ACTION ITEM ->
Go to the line with "red brick B5:D5" in the entries below and write out every line from there through the line with "yellow plate F5 level", exactly and without pictures.

Colored object listings:

• • • •

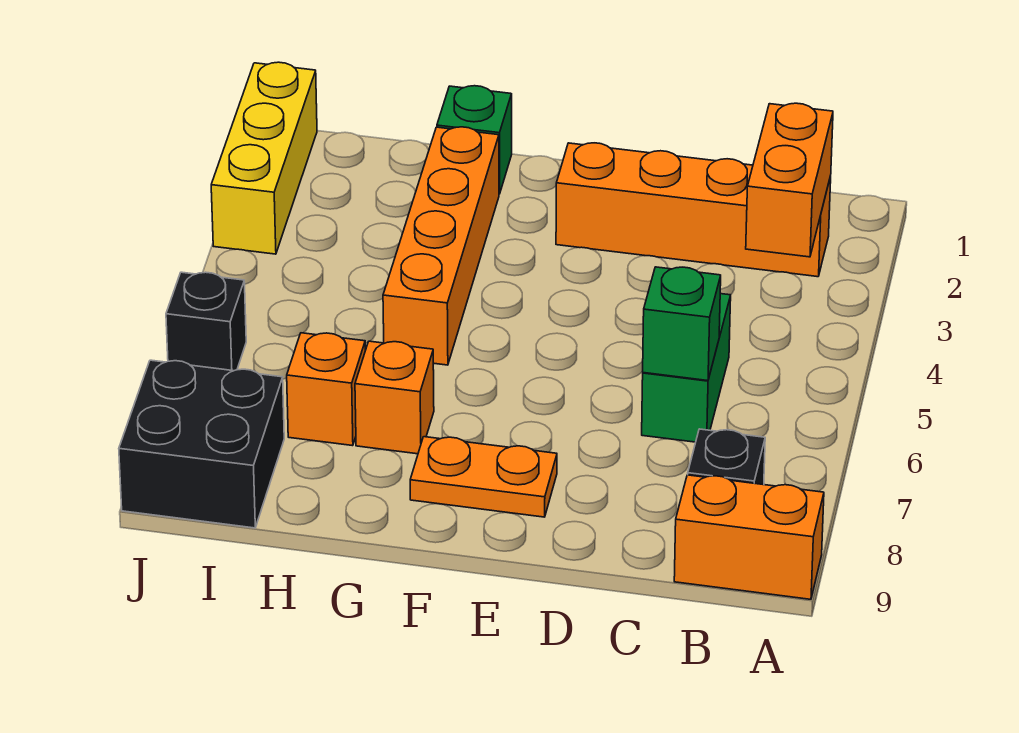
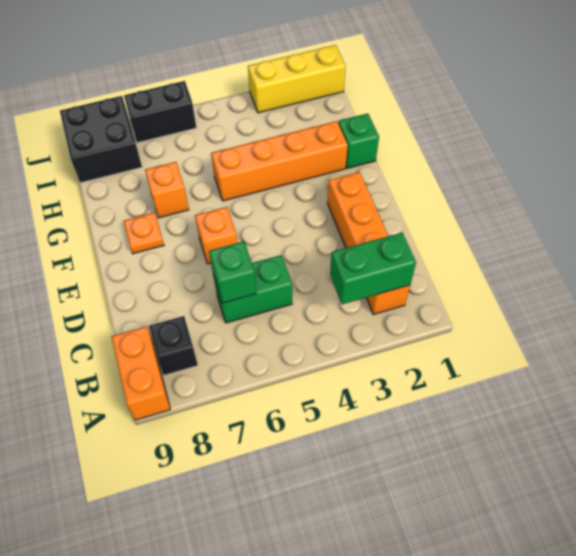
orange brick B2:B3 level 2 -> green brick B2:B3 level 2
orange plate E8:F8 level 1 -> orange plate F8 level 1
orange brick H7 level 1 -> orange brick E6 level 1
black brick J6 level 1 -> black brick J6:J7 level 1

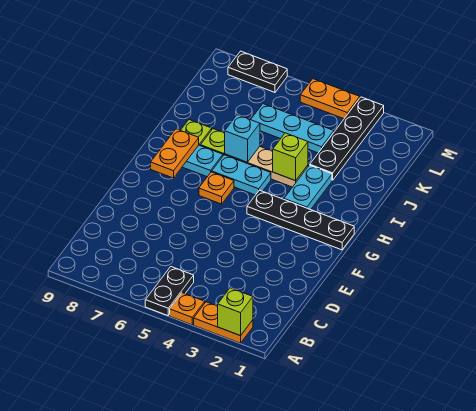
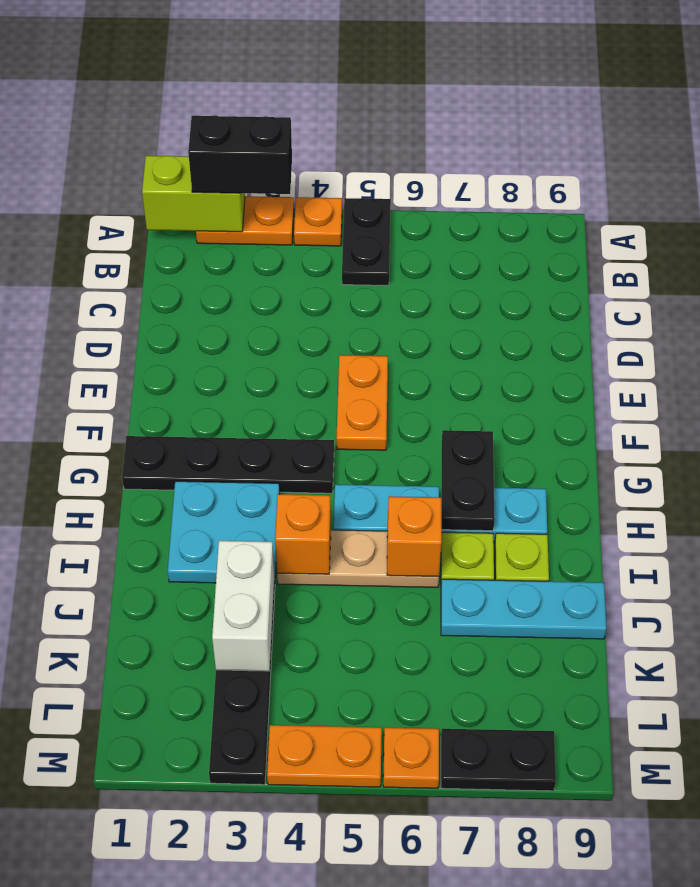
lime brick A2 level 2 -> lime brick A1:A2 level 2
none -> black brick A2:A3 level 3
orange plate G6 level 1 -> orange plate M6 level 1
none -> black plate G7:H7 level 2
orange plate G8:H8 level 2 -> orange plate E5:F5 level 1
cyan plate H3:I3 level 1 -> cyan plate H2:I3 level 1
lime brick I4 level 2 -> orange brick I4 level 2
cyan brick I6 level 2 -> orange brick I6 level 2
none -> white brick J3:K3 level 2
cyan plate K4:K6 level 1 -> cyan plate J7:J9 level 1

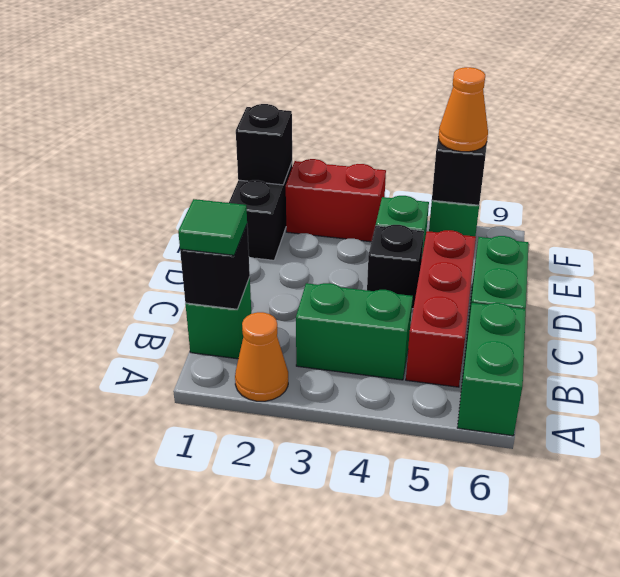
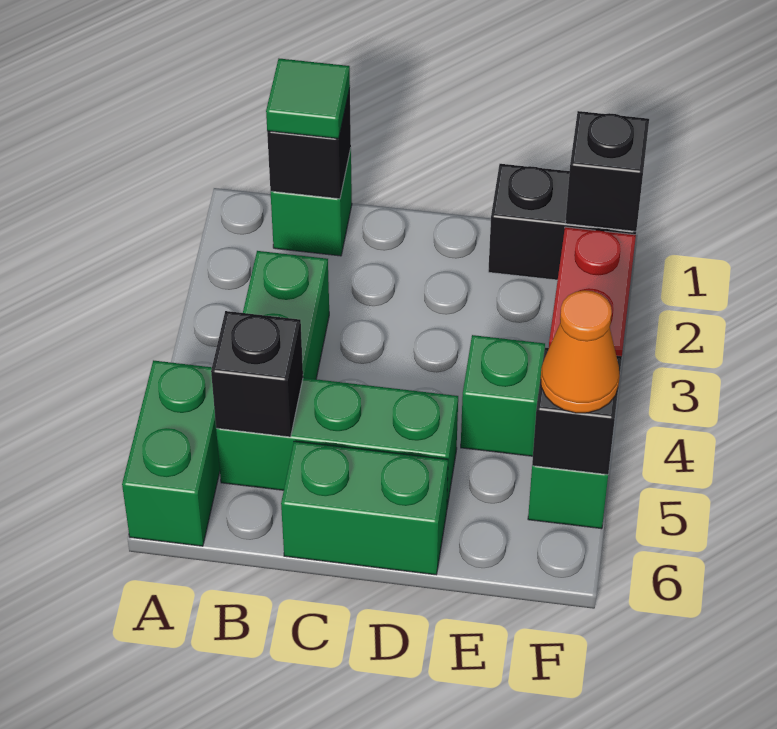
orange cone A2 level 1 -> none
green brick A6:B6 level 1 -> green brick A5:A6 level 1
red brick B5:D5 level 1 -> green brick B5:D5 level 1
black brick D4 level 1 -> black brick B5 level 2

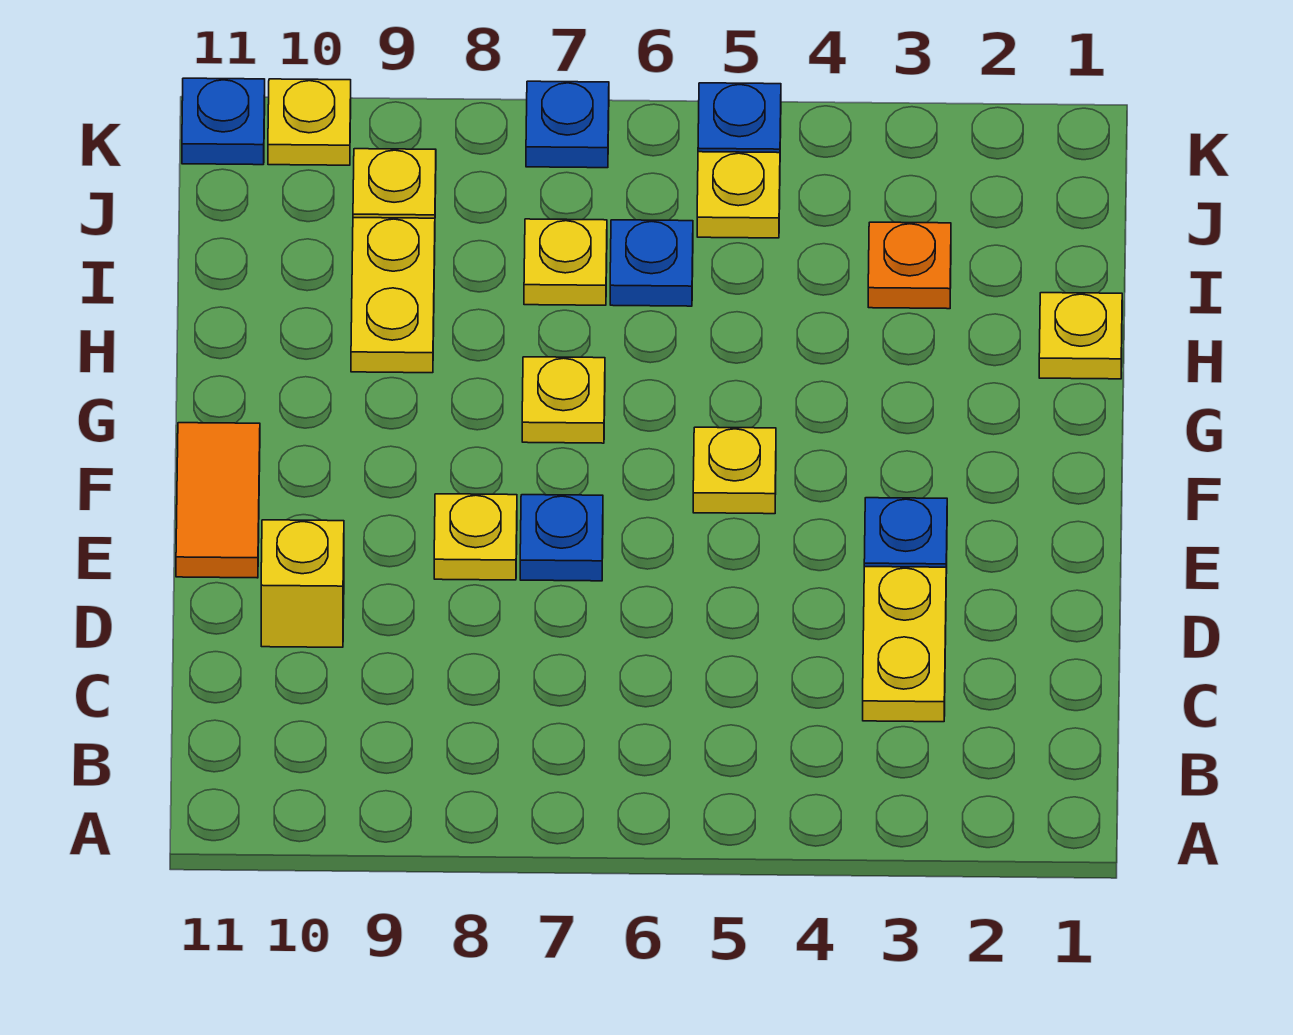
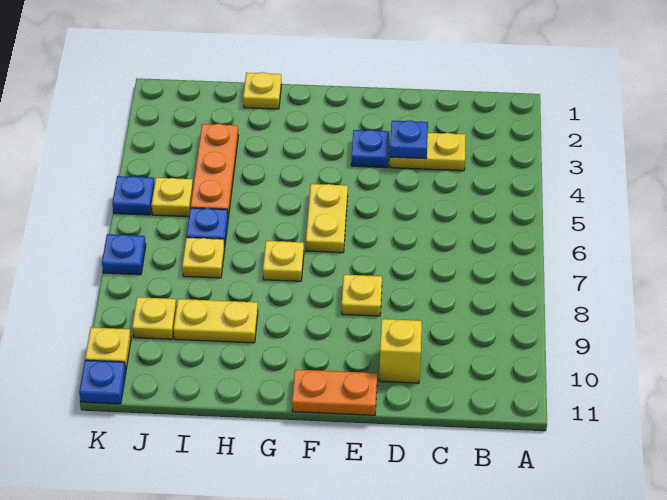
blue plate E7 level 1 -> blue plate D3 level 2
orange tile E11:F11 level 1 -> orange plate E11:F11 level 1
yellow plate F5 level 1 -> yellow plate F5:F6 level 1
orange plate I3 level 1 -> orange plate I3:I5 level 1

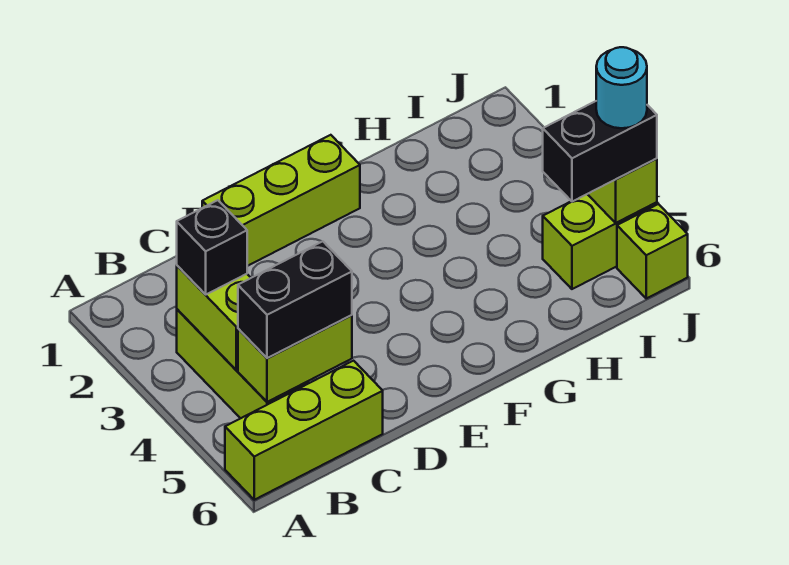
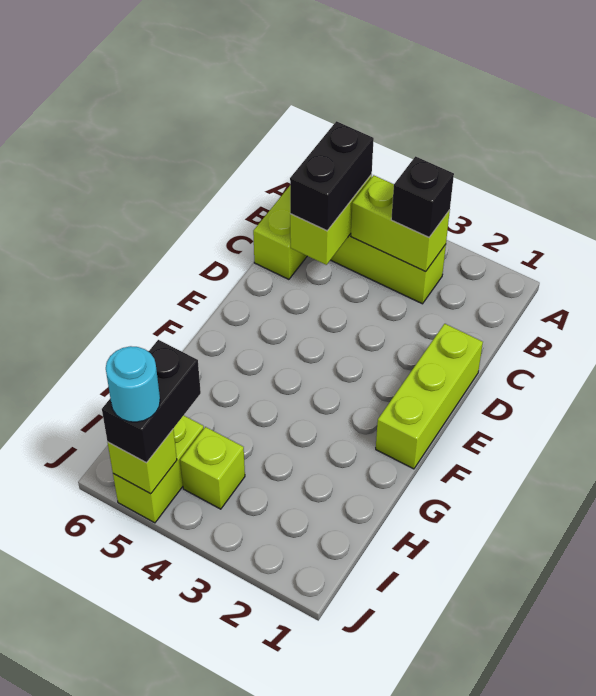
lime brick J6 level 1 -> lime brick I4 level 1

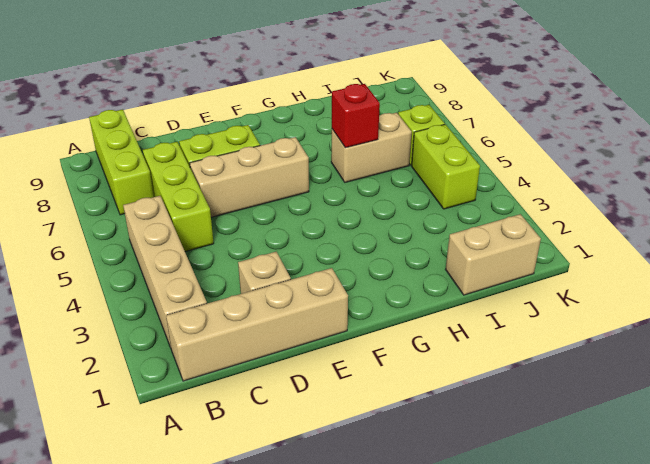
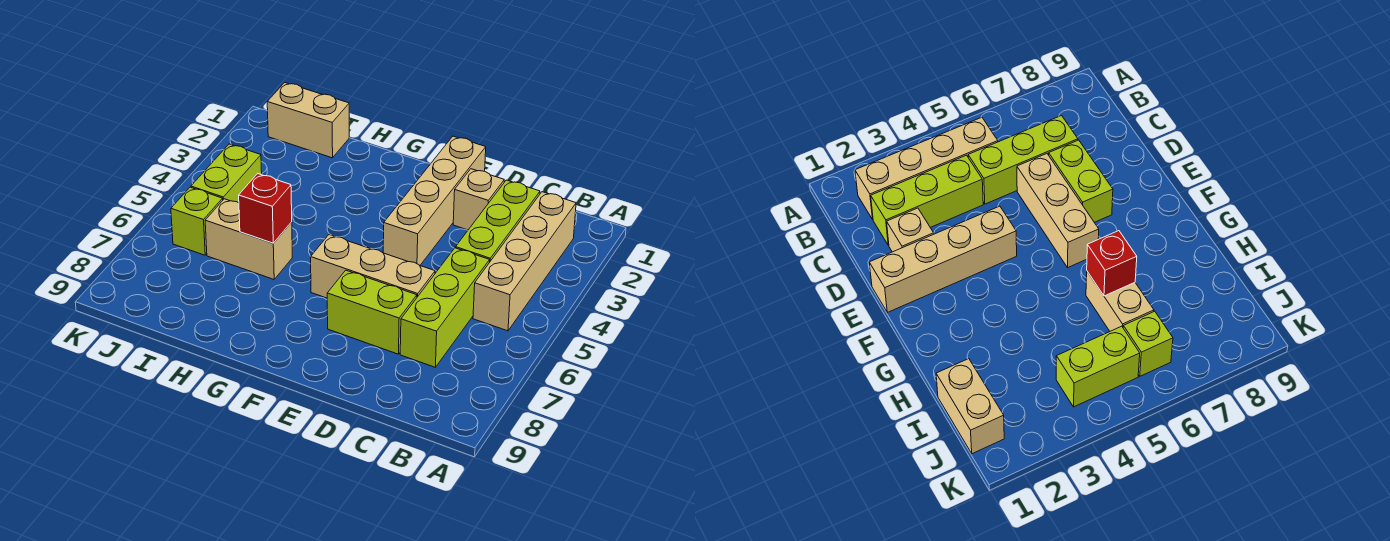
tan brick B1:E1 level 1 -> tan brick E1:E4 level 1
lime brick B7:B9 level 1 -> lime brick C2:C4 level 1

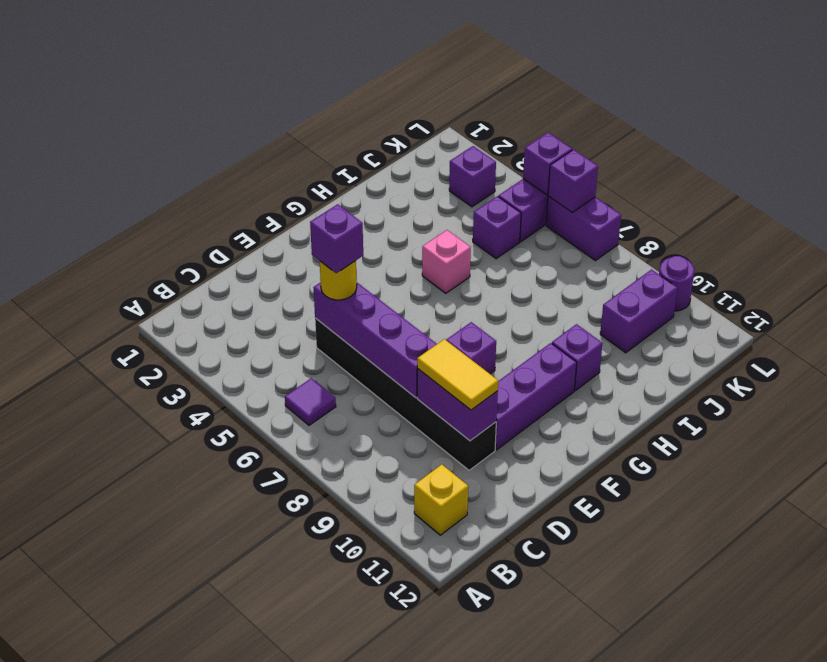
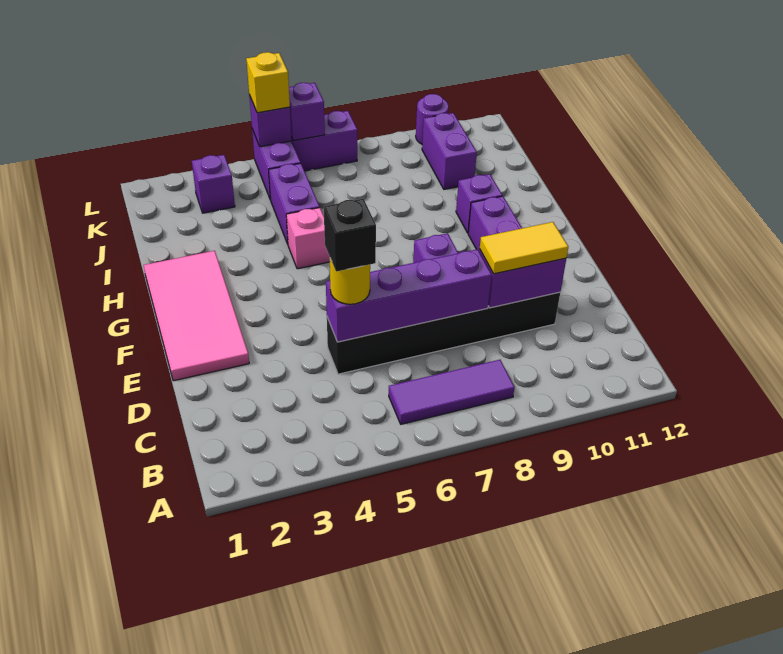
purple tile B6 level 1 -> purple tile B6:B8 level 1
yellow brick B11 level 1 -> yellow brick L5 level 3
purple brick D5 level 4 -> black brick D5 level 4
none -> pink tile E1:H2 level 1
purple brick J5 level 1 -> purple brick I5:J5 level 1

• • • •

REPLY TO THE TASK ->
red brick B5:D5 level 1 -> green brick B5:D5 level 1
black brick D4 level 1 -> black brick B5 level 2

blue plate E7 level 1 -> blue plate D3 level 2
orange tile E11:F11 level 1 -> orange plate E11:F11 level 1
yellow plate F5 level 1 -> yellow plate F5:F6 level 1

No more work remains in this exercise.